→ Aim of the task:
In the listing below, locate the line that contains "camera: 85 degrees left, 15 degrees up" and the line that contains "(555, 440) = (465, 184): turquoise". Restate word for word those two lines and every line between them, and nothing else.

··· Data records ···

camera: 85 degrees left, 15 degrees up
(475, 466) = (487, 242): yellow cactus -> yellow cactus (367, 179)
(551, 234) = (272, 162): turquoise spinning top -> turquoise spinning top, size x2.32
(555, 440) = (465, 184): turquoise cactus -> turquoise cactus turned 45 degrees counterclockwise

···
··· Data records ···

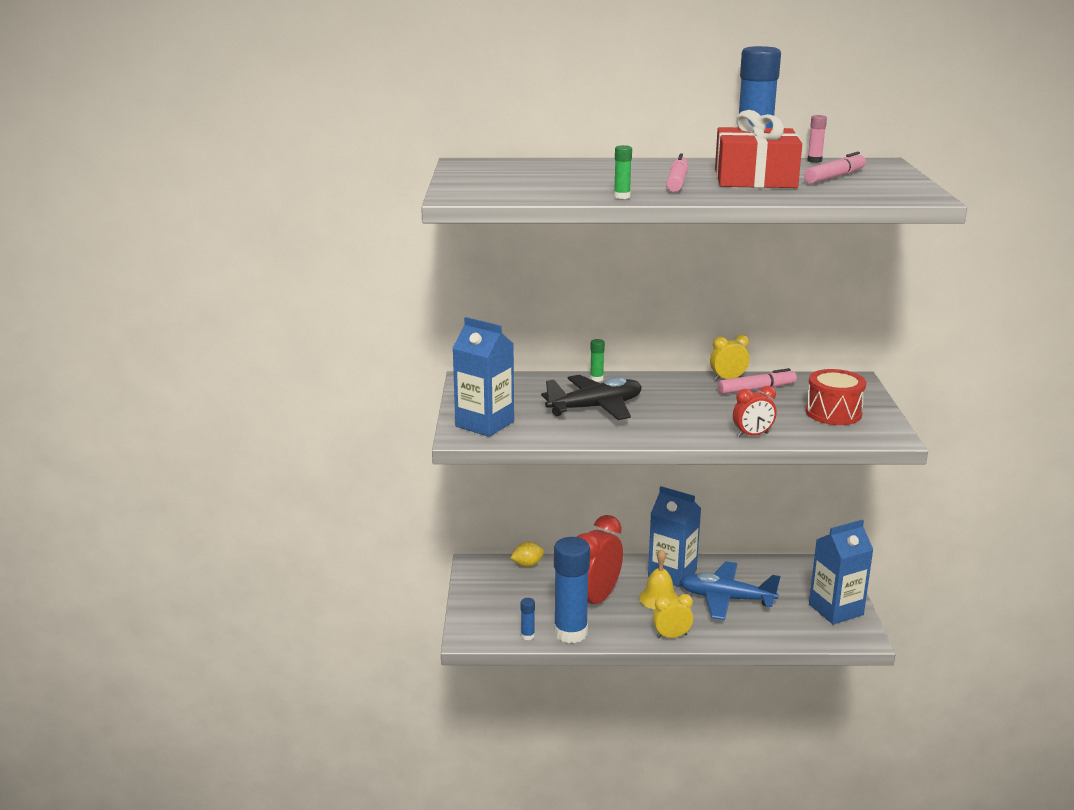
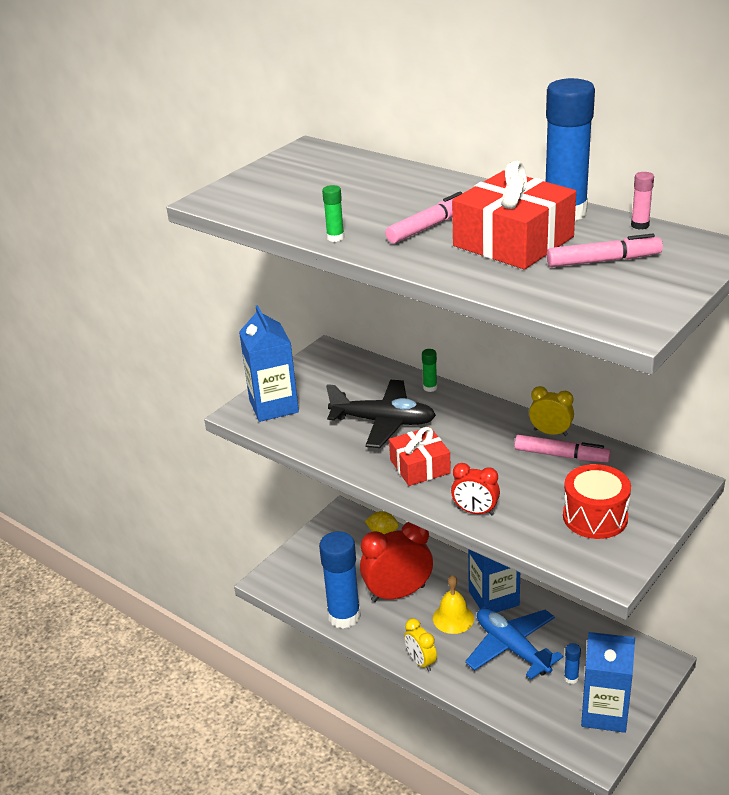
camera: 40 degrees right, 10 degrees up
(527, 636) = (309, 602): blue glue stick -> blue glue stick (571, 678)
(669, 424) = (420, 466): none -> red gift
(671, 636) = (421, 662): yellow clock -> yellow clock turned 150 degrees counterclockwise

···

→ Final answer:
camera: 85 degrees left, 15 degrees up
(475, 466) = (487, 242): yellow cactus -> yellow cactus (367, 179)
(551, 234) = (272, 162): turquoise spinning top -> turquoise spinning top, size x2.32
(555, 440) = (465, 184): turquoise cactus -> turquoise cactus turned 45 degrees counterclockwise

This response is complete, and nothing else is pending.